(BRIEF): The pictures get dropped, while every remaining part of the listing is copied exactly.

(DATA):
────────────────────

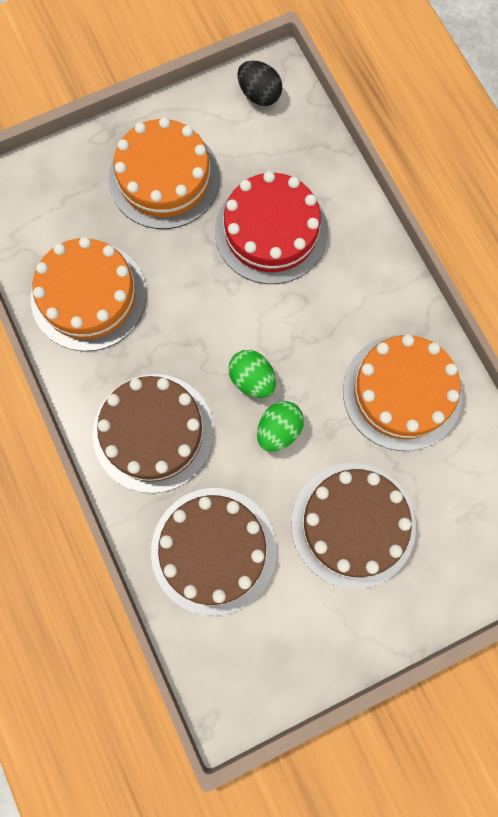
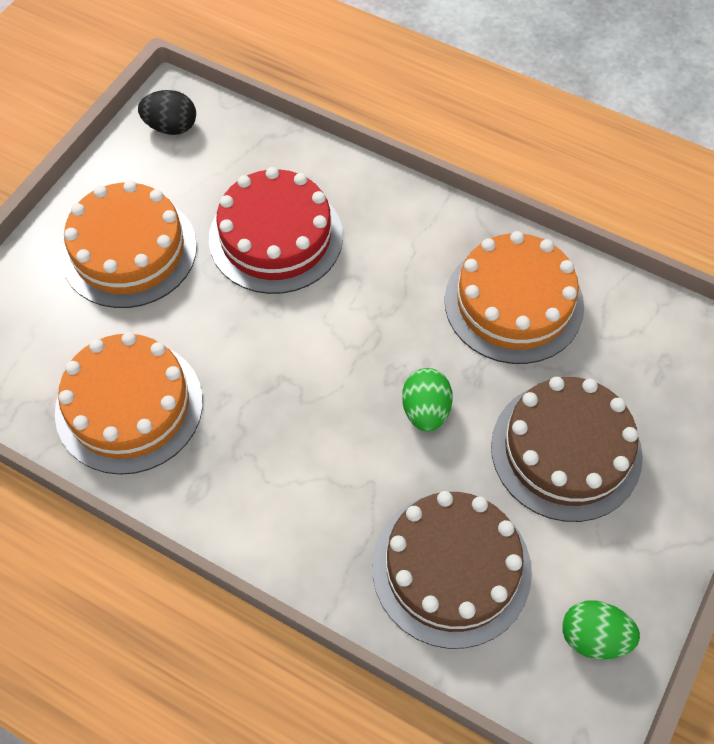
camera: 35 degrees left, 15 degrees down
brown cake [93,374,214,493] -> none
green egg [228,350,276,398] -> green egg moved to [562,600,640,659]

────────────────────

(TASK ANSWER):
camera: 35 degrees left, 15 degrees down
brown cake [93,374,214,493] -> none
green egg [228,350,276,398] -> green egg moved to [562,600,640,659]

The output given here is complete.